**RECORDS PROVIDED:**

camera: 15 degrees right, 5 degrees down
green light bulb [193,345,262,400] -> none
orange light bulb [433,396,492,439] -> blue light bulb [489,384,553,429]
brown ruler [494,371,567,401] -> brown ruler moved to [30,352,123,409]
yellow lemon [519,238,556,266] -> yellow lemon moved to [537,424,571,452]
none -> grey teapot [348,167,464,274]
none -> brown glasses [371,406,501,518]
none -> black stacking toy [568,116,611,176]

--

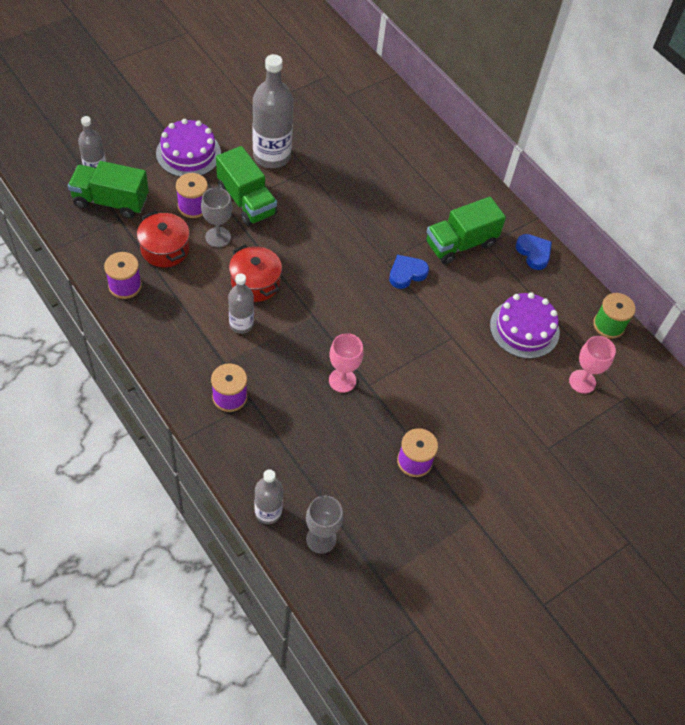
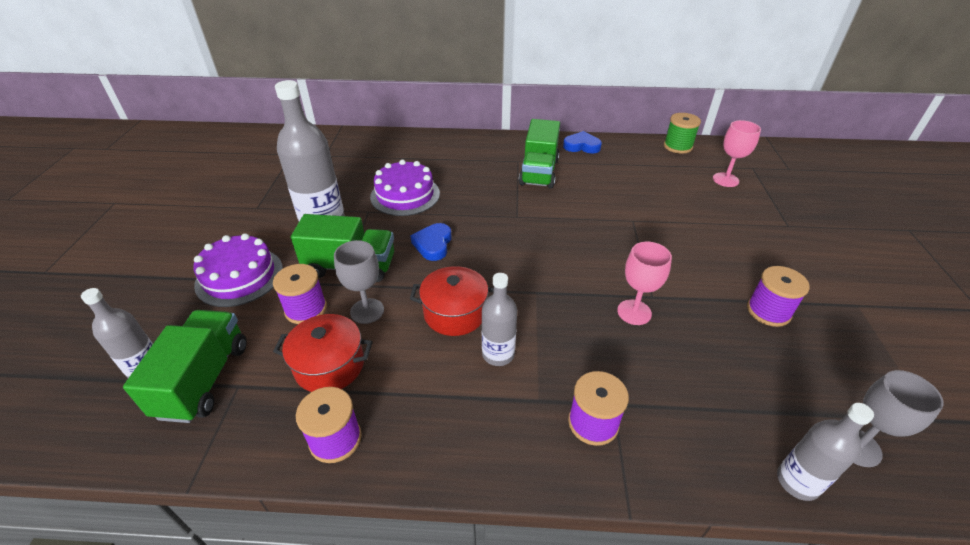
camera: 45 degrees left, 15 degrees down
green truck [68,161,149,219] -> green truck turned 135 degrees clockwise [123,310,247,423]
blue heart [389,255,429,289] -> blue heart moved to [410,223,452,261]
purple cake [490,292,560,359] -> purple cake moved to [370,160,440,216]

**WHAT THE EXERCISE ASKS:** In the listing above, find the line containing "yellow lemon [519,238,556,266]" and the line containing "none -> black stacking toy [568,116,611,176]", then retype both and every line between them exactly, with nothing else.

**THE ANSWER:**
yellow lemon [519,238,556,266] -> yellow lemon moved to [537,424,571,452]
none -> grey teapot [348,167,464,274]
none -> brown glasses [371,406,501,518]
none -> black stacking toy [568,116,611,176]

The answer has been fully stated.